[Task to carry out]
Please copy exactly every line from the one that contains "green spinning top [62,414,113,466]" to the end of the data below, with both ends included and no other lines.

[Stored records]
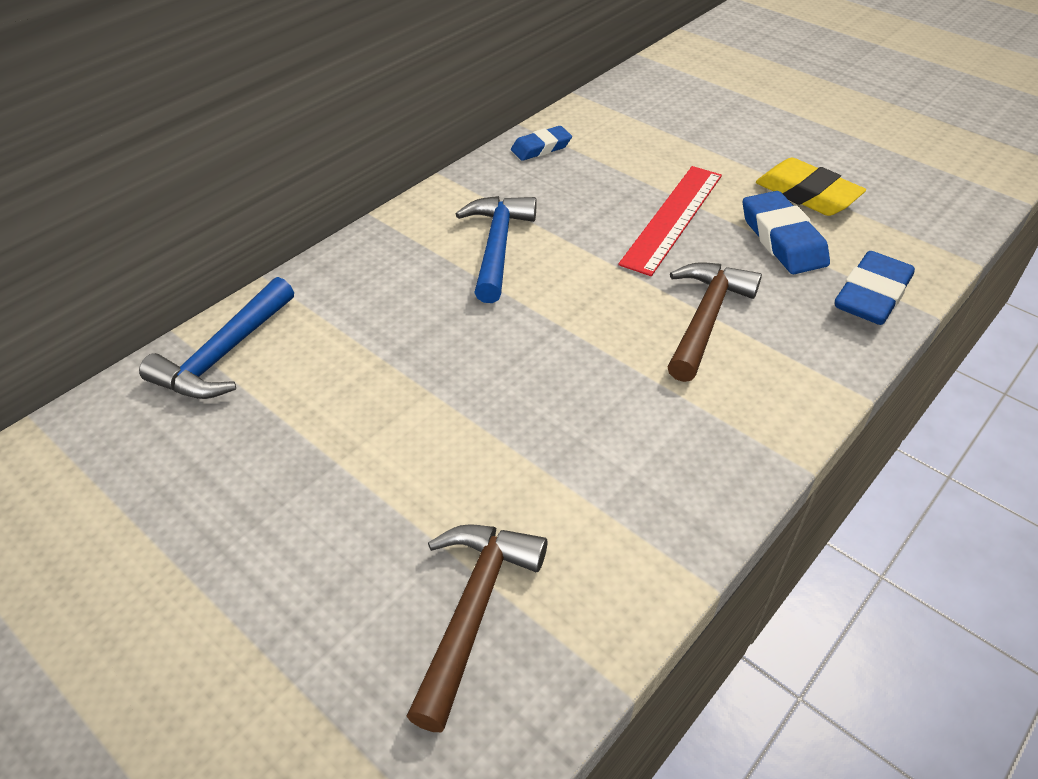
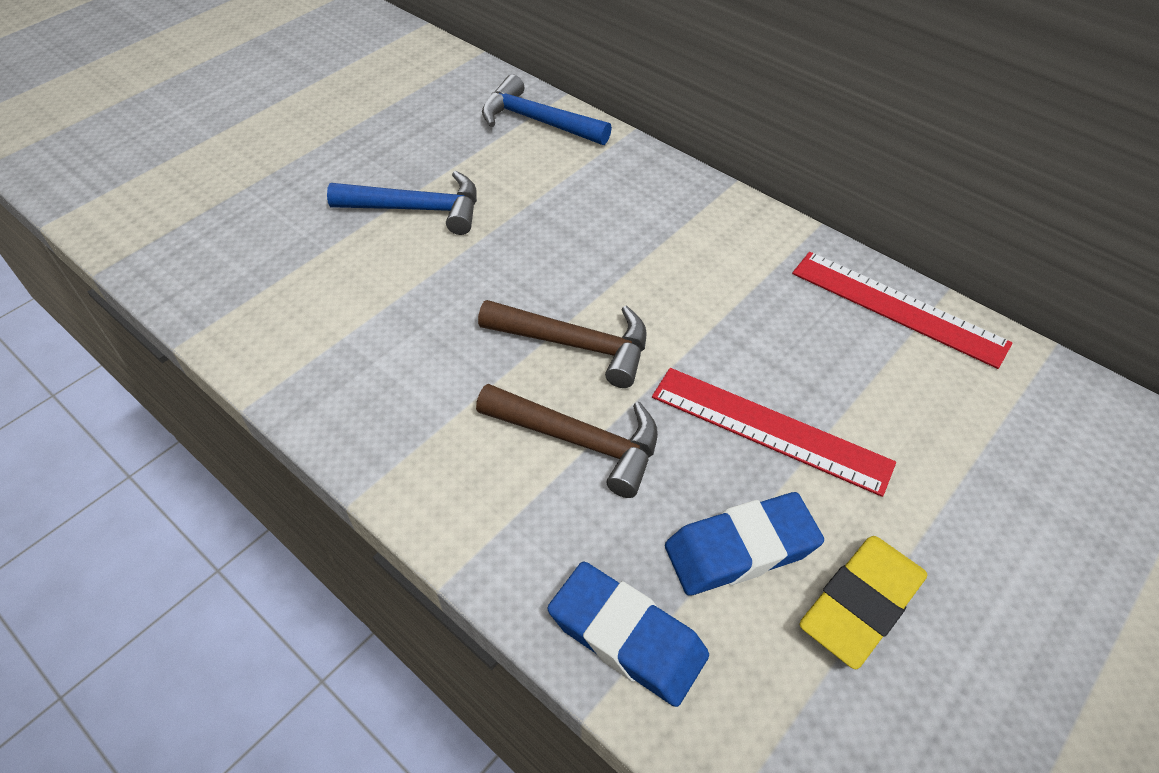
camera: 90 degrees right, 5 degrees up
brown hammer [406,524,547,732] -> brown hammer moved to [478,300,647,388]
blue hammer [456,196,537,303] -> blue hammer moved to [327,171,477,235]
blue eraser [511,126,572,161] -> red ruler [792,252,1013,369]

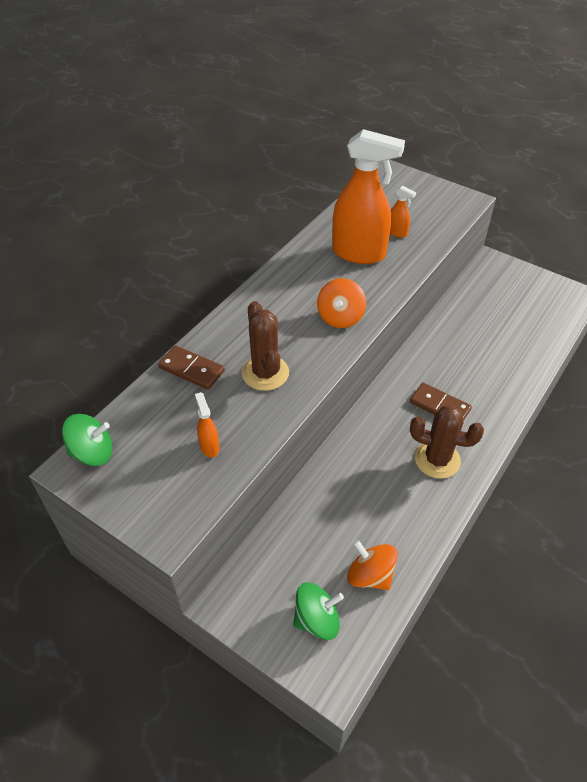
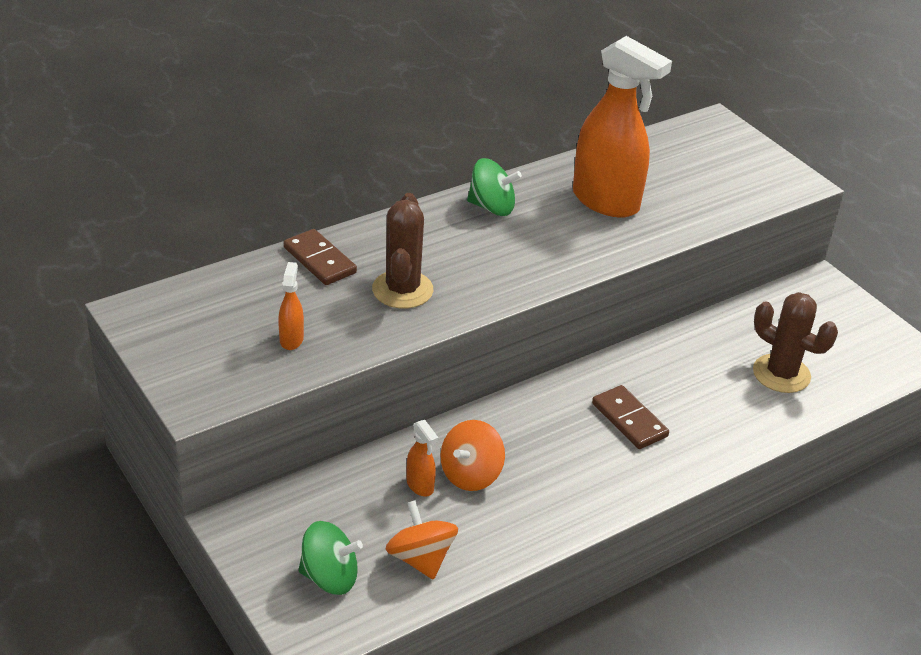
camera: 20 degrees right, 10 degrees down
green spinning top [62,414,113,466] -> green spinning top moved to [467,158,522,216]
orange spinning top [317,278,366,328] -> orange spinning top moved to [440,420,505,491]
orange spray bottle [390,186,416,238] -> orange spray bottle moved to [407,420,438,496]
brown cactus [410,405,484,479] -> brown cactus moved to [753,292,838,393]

[Reply to the exercise]
green spinning top [62,414,113,466] -> green spinning top moved to [467,158,522,216]
orange spinning top [317,278,366,328] -> orange spinning top moved to [440,420,505,491]
orange spray bottle [390,186,416,238] -> orange spray bottle moved to [407,420,438,496]
brown cactus [410,405,484,479] -> brown cactus moved to [753,292,838,393]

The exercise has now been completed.